GIVEN DATA:
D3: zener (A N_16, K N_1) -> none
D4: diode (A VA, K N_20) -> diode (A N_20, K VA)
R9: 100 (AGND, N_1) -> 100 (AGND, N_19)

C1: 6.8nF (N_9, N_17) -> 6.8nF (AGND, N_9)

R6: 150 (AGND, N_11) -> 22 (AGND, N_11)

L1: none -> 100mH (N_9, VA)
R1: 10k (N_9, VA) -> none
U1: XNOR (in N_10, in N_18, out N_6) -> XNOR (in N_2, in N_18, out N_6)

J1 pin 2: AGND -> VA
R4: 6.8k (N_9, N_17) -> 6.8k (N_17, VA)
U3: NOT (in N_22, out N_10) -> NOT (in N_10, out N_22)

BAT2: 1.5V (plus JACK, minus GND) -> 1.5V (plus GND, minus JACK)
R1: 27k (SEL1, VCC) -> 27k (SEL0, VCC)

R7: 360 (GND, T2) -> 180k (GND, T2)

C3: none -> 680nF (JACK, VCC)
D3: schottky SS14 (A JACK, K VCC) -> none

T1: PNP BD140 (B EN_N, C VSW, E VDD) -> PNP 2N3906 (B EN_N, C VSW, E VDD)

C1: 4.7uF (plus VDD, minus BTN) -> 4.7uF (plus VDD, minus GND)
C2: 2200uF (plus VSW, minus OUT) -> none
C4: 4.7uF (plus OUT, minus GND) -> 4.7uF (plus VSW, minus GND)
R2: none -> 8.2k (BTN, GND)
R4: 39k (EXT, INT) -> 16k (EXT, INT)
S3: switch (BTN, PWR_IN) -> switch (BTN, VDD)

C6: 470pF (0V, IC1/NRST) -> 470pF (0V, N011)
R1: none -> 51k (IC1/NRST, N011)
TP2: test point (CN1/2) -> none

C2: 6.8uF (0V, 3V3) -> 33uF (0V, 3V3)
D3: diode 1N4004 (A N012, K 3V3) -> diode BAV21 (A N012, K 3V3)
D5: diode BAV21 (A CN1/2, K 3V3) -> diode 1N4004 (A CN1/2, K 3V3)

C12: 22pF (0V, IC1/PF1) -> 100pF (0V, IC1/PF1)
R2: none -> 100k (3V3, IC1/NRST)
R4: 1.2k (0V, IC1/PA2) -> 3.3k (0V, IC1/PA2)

TASK INSTRUCTIONS:
Retype the entries word for word.

SOLUTION TO THIS TASK:
D3: zener (A N_16, K N_1) -> none
D4: diode (A VA, K N_20) -> diode (A N_20, K VA)
R9: 100 (AGND, N_1) -> 100 (AGND, N_19)

C1: 6.8nF (N_9, N_17) -> 6.8nF (AGND, N_9)

R6: 150 (AGND, N_11) -> 22 (AGND, N_11)

L1: none -> 100mH (N_9, VA)
R1: 10k (N_9, VA) -> none
U1: XNOR (in N_10, in N_18, out N_6) -> XNOR (in N_2, in N_18, out N_6)

J1 pin 2: AGND -> VA
R4: 6.8k (N_9, N_17) -> 6.8k (N_17, VA)
U3: NOT (in N_22, out N_10) -> NOT (in N_10, out N_22)

BAT2: 1.5V (plus JACK, minus GND) -> 1.5V (plus GND, minus JACK)
R1: 27k (SEL1, VCC) -> 27k (SEL0, VCC)

R7: 360 (GND, T2) -> 180k (GND, T2)

C3: none -> 680nF (JACK, VCC)
D3: schottky SS14 (A JACK, K VCC) -> none

T1: PNP BD140 (B EN_N, C VSW, E VDD) -> PNP 2N3906 (B EN_N, C VSW, E VDD)

C1: 4.7uF (plus VDD, minus BTN) -> 4.7uF (plus VDD, minus GND)
C2: 2200uF (plus VSW, minus OUT) -> none
C4: 4.7uF (plus OUT, minus GND) -> 4.7uF (plus VSW, minus GND)
R2: none -> 8.2k (BTN, GND)
R4: 39k (EXT, INT) -> 16k (EXT, INT)
S3: switch (BTN, PWR_IN) -> switch (BTN, VDD)

C6: 470pF (0V, IC1/NRST) -> 470pF (0V, N011)
R1: none -> 51k (IC1/NRST, N011)
TP2: test point (CN1/2) -> none

C2: 6.8uF (0V, 3V3) -> 33uF (0V, 3V3)
D3: diode 1N4004 (A N012, K 3V3) -> diode BAV21 (A N012, K 3V3)
D5: diode BAV21 (A CN1/2, K 3V3) -> diode 1N4004 (A CN1/2, K 3V3)

C12: 22pF (0V, IC1/PF1) -> 100pF (0V, IC1/PF1)
R2: none -> 100k (3V3, IC1/NRST)
R4: 1.2k (0V, IC1/PA2) -> 3.3k (0V, IC1/PA2)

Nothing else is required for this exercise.